(Problem requirements):
Transcribe the data exactly, pictures excluded.

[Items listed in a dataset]
>>>>
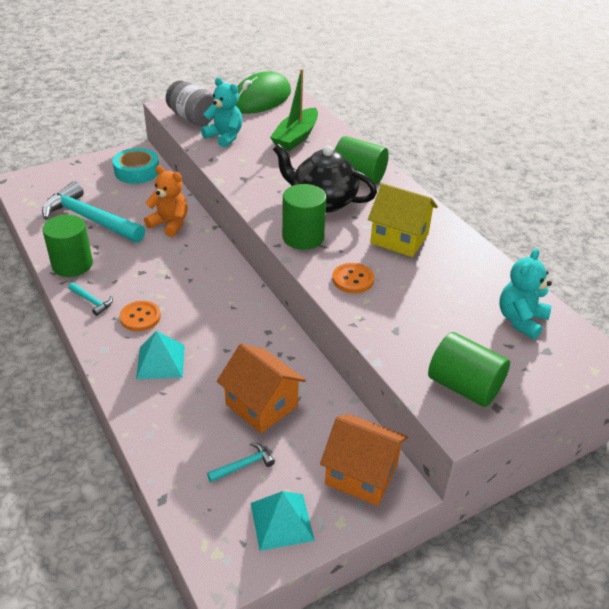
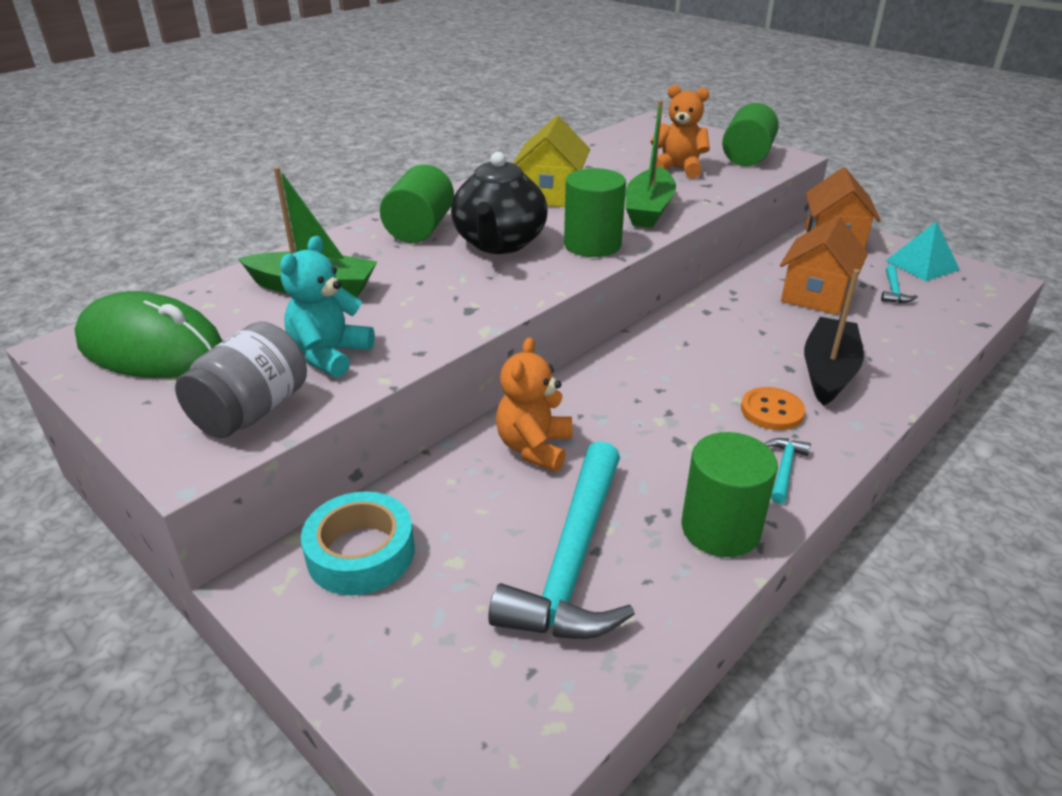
camera: 105 degrees left, 5 degrees down
(161, 362) = (828, 371): turquoise pyramid -> black boat
(244, 465) = (893, 291): turquoise hammer -> turquoise hammer turned 120 degrees counterclockwise
(353, 279) = (648, 209): orange button -> green boat
(440, 324) = (678, 169): none -> orange teddy bear
(521, 320) = (638, 142): turquoise teddy bear -> none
<<<<
(Response for this exercise):
camera: 105 degrees left, 5 degrees down
(161, 362) = (828, 371): turquoise pyramid -> black boat
(244, 465) = (893, 291): turquoise hammer -> turquoise hammer turned 120 degrees counterclockwise
(353, 279) = (648, 209): orange button -> green boat
(440, 324) = (678, 169): none -> orange teddy bear
(521, 320) = (638, 142): turquoise teddy bear -> none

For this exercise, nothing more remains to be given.